Instructions to follow:
Each line of the data must be given back verbatim, with pictures removed.
*** Supplied material Section Begins ***
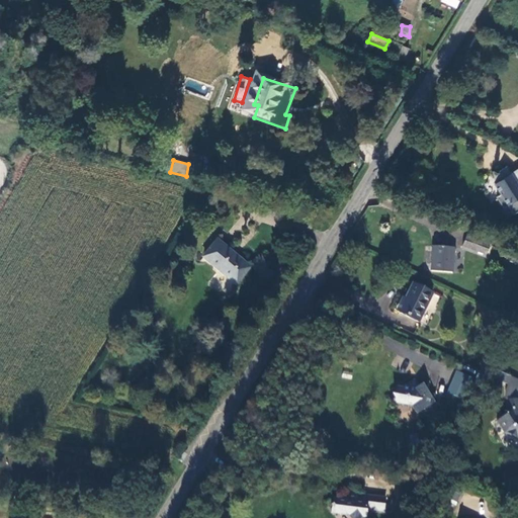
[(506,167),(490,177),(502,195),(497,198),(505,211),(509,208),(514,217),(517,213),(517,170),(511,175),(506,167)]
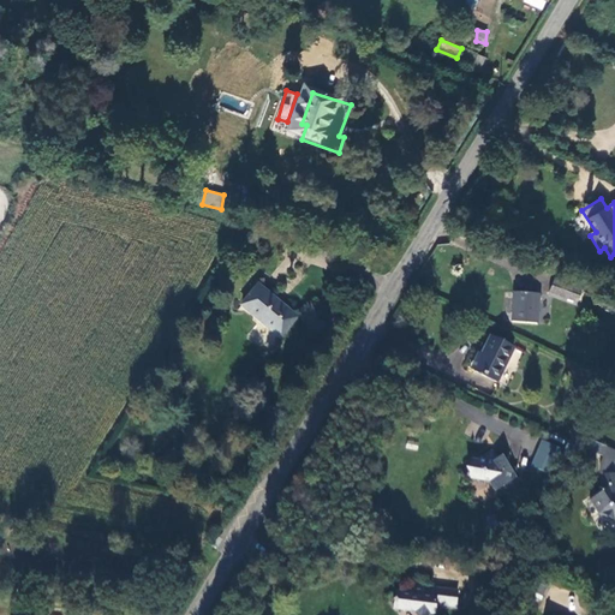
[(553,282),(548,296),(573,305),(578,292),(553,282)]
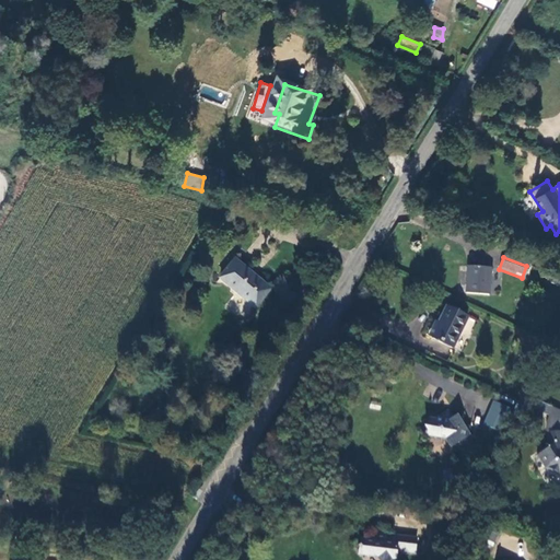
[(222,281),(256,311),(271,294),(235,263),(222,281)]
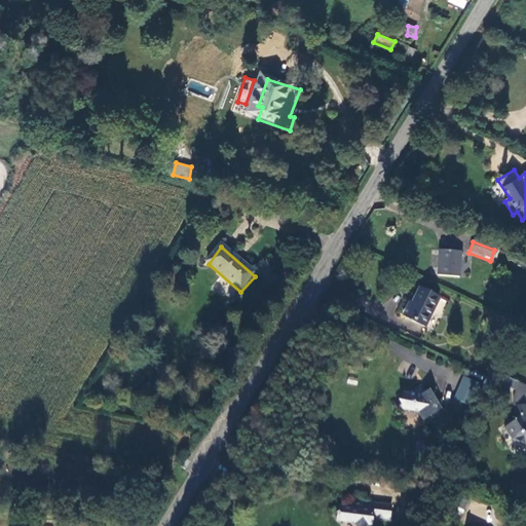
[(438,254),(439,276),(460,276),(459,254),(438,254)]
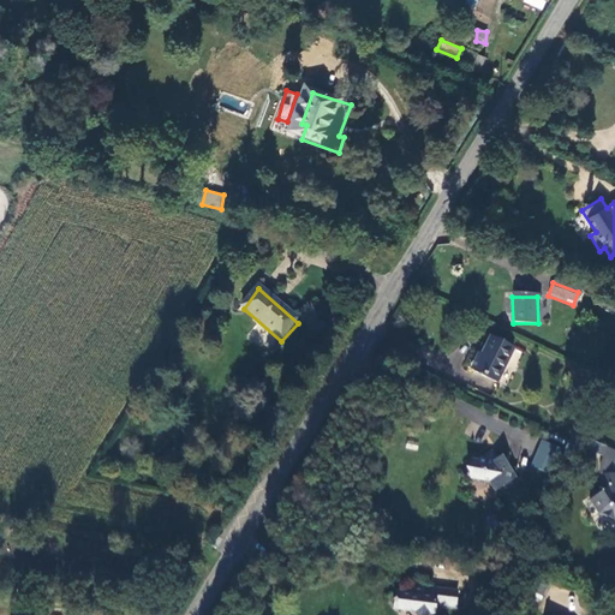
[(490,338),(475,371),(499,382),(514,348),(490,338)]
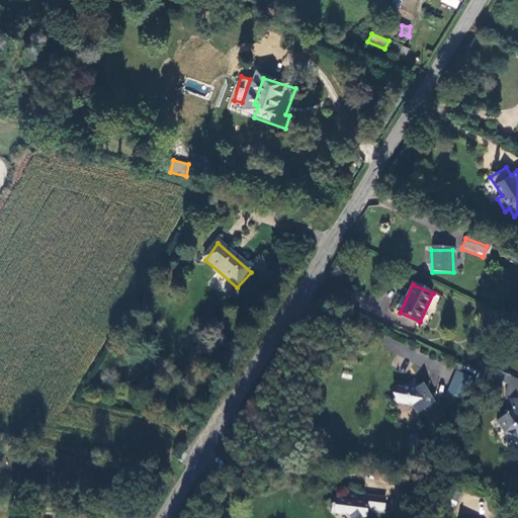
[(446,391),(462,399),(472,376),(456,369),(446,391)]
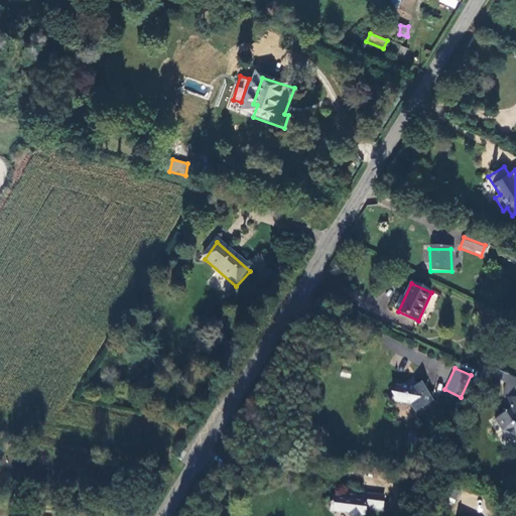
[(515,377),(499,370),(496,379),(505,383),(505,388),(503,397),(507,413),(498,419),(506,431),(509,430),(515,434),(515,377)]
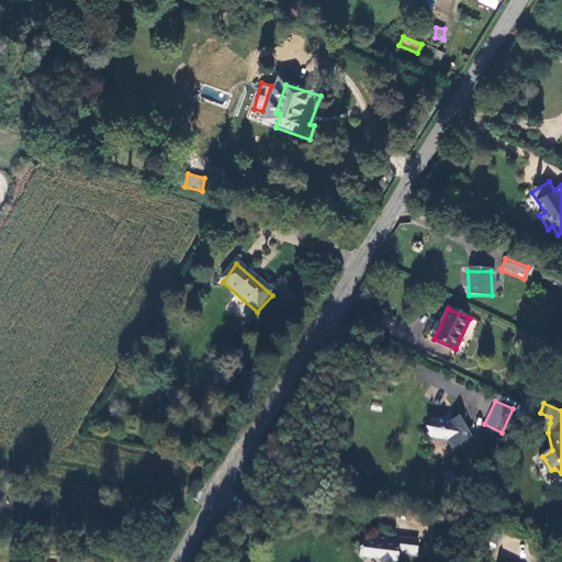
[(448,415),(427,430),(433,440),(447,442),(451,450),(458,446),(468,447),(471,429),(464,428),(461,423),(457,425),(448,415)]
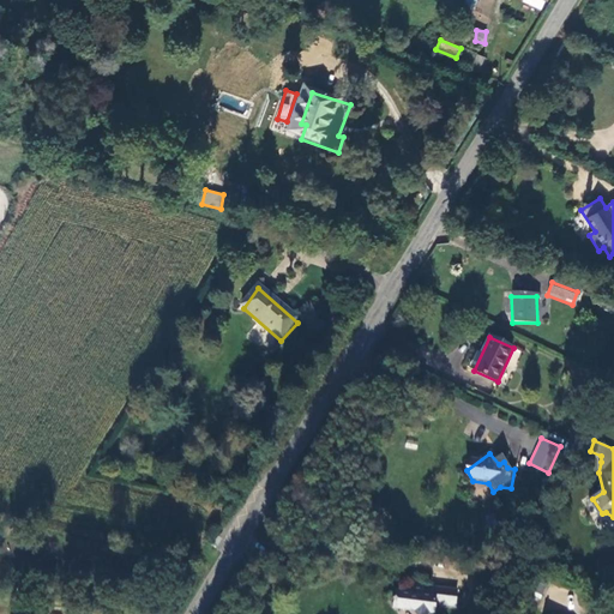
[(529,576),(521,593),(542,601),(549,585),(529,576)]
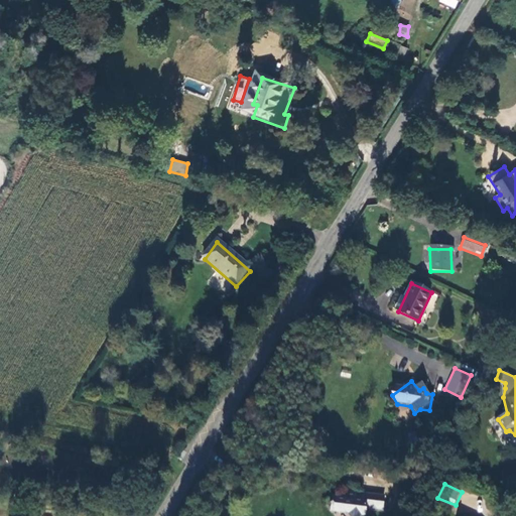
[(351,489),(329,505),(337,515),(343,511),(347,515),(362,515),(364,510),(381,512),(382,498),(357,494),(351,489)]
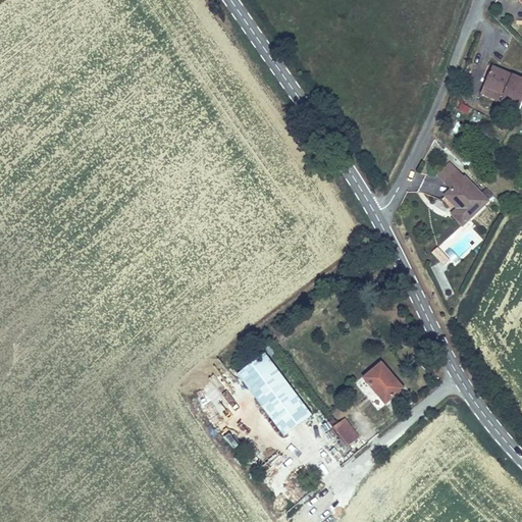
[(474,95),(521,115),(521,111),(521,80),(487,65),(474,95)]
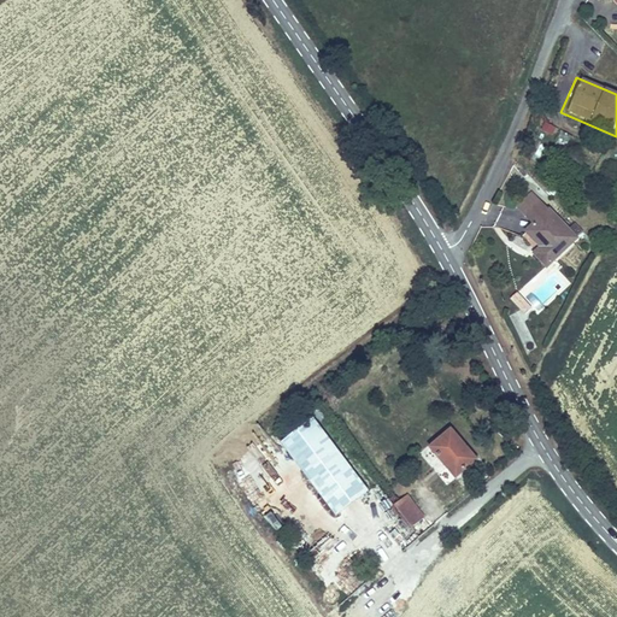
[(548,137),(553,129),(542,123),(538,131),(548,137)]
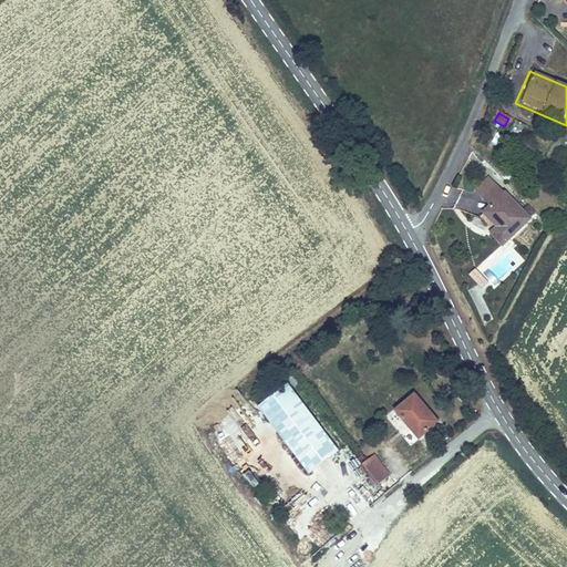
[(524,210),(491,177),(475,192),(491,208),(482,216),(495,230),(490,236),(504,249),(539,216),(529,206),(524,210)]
*** Supplied material Section Ends ***
Reply:
[(506,167),(490,177),(502,195),(497,198),(505,211),(509,208),(514,217),(517,213),(517,170),(511,175),(506,167)]
[(553,282),(548,296),(573,305),(578,292),(553,282)]
[(222,281),(256,311),(271,294),(235,263),(222,281)]
[(438,254),(439,276),(460,276),(459,254),(438,254)]
[(490,338),(475,371),(499,382),(514,348),(490,338)]
[(446,391),(462,399),(472,376),(456,369),(446,391)]
[(515,377),(499,370),(496,379),(505,383),(505,388),(503,397),(507,413),(498,419),(506,431),(509,430),(515,434),(515,377)]
[(448,415),(427,430),(433,440),(447,442),(451,450),(458,446),(468,447),(471,429),(464,428),(461,423),(457,425),(448,415)]
[(529,576),(521,593),(542,601),(549,585),(529,576)]
[(351,489),(329,505),(337,515),(343,511),(347,515),(362,515),(364,510),(381,512),(382,498),(357,494),(351,489)]
[(474,95),(521,115),(521,111),(521,80),(487,65),(474,95)]
[(548,137),(553,129),(542,123),(538,131),(548,137)]
[(524,210),(491,177),(475,192),(491,208),(482,216),(495,230),(490,236),(504,249),(539,216),(529,206),(524,210)]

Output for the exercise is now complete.